● **Brief**: Write out, as an exact transcription, the line that has "none -> red 2x4 brick [650,493,812,747]" and each line after it through the end of the data below.

(Beginning of Records for the task)

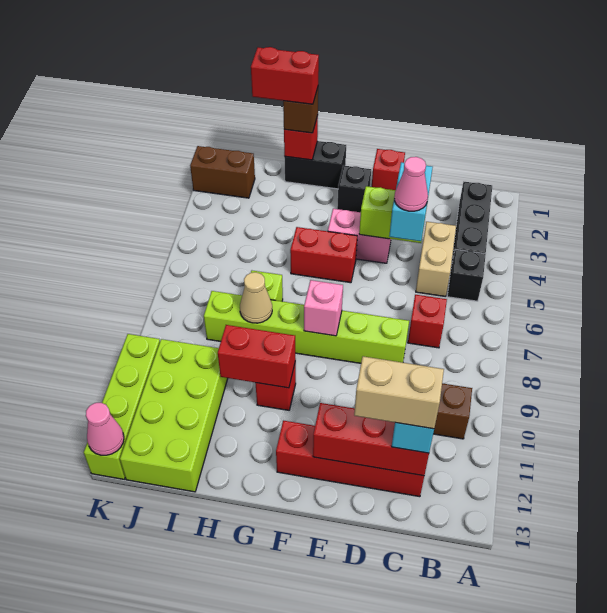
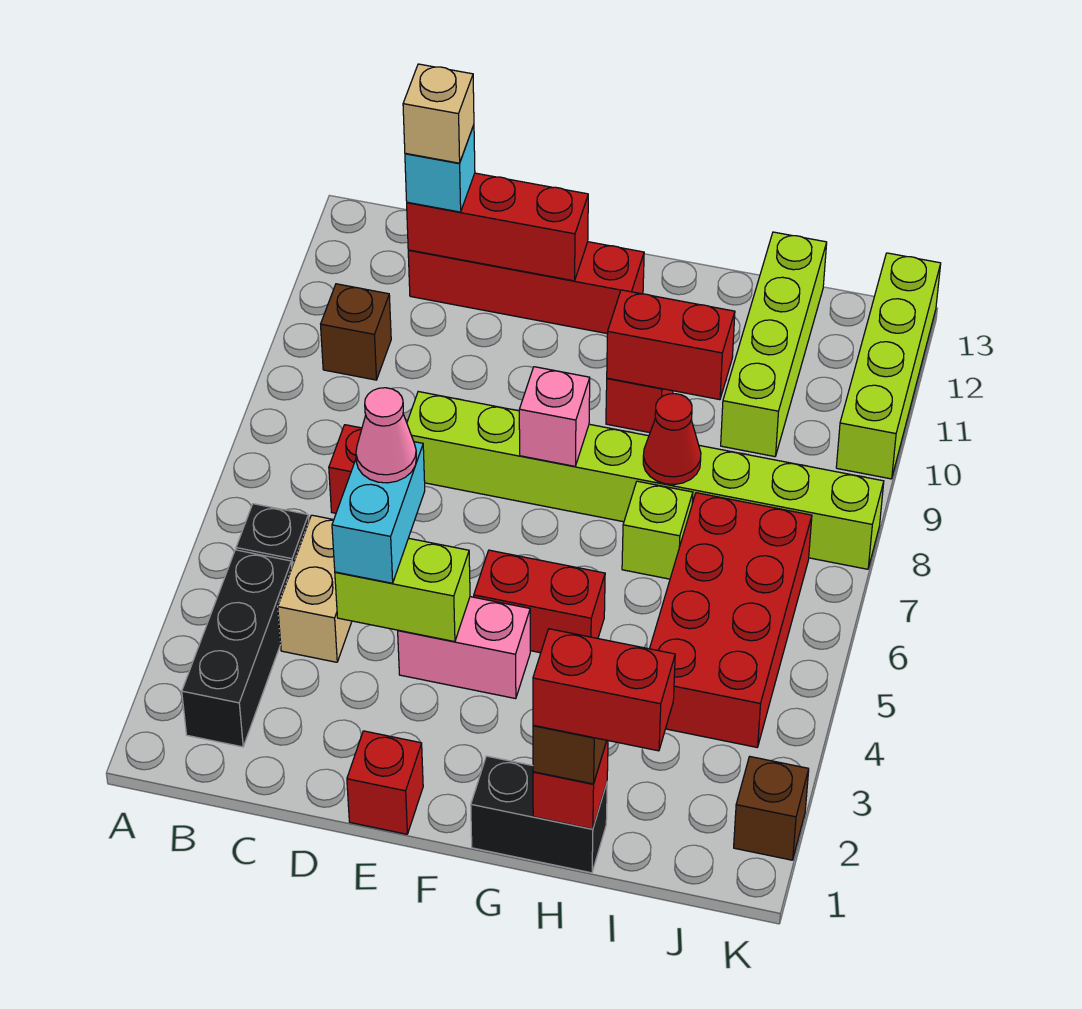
tan 1x2 brick [354,356,444,429] -> tan 1x1 brick [403,64,474,163]
lime 1x6 brick [204,291,409,363] -> lime 1x8 brick [407,392,884,569]
black 1x1 brick [337,165,371,212] -> none
tan 1x1 cone [240,272,272,323] -> red 1x1 cone [643,394,701,485]
none -> red 2x4 brick [650,493,812,747]
lime 2x4 brick [120,339,228,492] -> lime 1x4 brick [721,232,827,457]
brown 1x2 brick [190,146,255,198] -> brown 1x1 brick [734,757,809,860]
pink 1x1 cone [86,403,124,455] -> none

(End of Records for the task)

● **Answer to this exercise**:
none -> red 2x4 brick [650,493,812,747]
lime 2x4 brick [120,339,228,492] -> lime 1x4 brick [721,232,827,457]
brown 1x2 brick [190,146,255,198] -> brown 1x1 brick [734,757,809,860]
pink 1x1 cone [86,403,124,455] -> none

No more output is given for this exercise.